··· Items ···

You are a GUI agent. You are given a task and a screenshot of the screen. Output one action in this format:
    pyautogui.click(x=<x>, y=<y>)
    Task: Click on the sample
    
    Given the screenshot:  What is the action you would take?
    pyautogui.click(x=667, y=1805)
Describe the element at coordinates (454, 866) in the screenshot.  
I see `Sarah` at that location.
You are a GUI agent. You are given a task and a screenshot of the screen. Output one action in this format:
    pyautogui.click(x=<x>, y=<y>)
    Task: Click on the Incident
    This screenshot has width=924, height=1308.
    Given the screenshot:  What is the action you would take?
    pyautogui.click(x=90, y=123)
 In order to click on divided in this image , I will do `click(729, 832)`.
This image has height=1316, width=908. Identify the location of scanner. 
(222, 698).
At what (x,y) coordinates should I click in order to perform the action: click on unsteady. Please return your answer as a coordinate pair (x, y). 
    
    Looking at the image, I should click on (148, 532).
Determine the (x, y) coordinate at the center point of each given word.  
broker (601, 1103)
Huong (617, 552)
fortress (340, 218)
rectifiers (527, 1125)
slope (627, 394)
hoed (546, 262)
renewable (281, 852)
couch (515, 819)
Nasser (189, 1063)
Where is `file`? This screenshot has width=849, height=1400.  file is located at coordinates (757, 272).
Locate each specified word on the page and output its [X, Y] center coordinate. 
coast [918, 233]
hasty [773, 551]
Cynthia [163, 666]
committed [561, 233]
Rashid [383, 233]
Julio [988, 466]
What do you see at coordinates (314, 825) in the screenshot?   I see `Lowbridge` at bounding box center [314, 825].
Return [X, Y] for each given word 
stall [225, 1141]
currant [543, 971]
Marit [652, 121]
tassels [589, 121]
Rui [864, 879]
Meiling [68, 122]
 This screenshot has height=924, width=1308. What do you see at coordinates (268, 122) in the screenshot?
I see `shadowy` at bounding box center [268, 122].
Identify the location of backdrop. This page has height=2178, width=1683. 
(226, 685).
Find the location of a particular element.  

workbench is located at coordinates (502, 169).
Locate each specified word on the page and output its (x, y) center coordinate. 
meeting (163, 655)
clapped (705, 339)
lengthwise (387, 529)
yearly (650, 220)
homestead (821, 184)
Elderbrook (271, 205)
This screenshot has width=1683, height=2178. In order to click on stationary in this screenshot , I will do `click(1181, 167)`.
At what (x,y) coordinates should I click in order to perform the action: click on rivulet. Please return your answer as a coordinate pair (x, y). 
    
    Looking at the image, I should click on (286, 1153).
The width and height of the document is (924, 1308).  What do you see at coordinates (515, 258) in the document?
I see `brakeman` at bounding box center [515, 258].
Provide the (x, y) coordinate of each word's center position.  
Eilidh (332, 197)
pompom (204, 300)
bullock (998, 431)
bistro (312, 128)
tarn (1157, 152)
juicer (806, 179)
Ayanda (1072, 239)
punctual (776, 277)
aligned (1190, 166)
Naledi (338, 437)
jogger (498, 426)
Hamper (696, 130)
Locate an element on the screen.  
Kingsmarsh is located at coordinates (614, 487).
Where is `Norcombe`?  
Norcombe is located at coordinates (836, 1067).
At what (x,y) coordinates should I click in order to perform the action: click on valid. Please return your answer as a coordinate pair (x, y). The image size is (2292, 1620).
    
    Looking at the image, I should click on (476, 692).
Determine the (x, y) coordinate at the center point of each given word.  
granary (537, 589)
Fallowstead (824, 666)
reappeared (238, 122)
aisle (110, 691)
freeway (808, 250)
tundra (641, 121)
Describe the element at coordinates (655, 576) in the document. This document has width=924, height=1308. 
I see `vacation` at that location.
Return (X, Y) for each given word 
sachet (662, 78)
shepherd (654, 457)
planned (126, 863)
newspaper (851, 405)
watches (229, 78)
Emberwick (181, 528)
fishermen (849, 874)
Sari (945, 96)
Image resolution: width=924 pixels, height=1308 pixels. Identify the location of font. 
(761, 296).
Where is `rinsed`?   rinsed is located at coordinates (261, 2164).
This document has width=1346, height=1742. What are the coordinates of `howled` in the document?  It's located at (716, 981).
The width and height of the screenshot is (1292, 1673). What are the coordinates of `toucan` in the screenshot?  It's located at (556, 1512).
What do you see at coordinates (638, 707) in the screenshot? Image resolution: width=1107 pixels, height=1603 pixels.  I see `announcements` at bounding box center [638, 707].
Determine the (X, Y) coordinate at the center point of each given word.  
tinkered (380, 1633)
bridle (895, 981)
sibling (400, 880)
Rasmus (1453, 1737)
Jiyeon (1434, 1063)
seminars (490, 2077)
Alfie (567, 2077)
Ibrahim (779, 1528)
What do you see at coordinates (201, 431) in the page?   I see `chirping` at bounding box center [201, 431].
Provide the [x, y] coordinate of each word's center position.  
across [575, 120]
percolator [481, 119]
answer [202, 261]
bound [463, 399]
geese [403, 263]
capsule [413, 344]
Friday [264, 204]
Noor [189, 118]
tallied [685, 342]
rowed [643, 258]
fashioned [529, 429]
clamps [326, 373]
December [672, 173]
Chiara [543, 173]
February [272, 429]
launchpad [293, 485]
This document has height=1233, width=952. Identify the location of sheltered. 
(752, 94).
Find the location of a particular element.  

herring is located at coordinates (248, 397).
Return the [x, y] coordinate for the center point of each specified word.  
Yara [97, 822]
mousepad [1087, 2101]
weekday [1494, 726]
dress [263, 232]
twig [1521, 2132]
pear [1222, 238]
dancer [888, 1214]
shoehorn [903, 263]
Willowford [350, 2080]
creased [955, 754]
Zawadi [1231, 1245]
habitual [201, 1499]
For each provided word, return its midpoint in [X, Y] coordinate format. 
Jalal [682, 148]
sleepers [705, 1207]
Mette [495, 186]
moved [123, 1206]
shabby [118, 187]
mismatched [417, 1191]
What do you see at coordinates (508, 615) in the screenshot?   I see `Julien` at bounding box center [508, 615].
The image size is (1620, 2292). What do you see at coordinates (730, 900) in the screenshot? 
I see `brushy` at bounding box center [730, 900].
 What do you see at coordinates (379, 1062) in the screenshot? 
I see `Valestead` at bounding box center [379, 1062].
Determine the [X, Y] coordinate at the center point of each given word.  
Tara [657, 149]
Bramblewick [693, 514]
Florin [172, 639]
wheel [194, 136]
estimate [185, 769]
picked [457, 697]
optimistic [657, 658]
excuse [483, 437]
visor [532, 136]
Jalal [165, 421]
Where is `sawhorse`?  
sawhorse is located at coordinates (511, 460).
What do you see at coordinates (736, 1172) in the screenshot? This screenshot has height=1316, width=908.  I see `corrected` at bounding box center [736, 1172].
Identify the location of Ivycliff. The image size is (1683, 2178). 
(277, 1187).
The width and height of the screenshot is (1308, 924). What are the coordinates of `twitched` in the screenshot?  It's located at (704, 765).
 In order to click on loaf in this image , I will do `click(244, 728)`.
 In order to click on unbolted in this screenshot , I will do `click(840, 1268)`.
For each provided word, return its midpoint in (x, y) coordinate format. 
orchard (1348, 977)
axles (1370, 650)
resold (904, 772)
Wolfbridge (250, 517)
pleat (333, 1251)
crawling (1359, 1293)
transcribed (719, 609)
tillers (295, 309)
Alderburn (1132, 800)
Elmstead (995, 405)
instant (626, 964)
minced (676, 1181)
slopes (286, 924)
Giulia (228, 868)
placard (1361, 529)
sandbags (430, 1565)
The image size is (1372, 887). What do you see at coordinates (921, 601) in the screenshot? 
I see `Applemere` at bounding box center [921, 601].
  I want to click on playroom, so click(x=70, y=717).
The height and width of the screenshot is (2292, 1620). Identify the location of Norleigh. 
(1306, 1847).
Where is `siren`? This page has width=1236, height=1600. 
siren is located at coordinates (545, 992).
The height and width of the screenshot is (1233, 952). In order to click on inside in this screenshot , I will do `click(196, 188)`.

···

* Written request *
How many lines in the rows above contain the string "your"? Reply with the number alone.

* Written answer *
3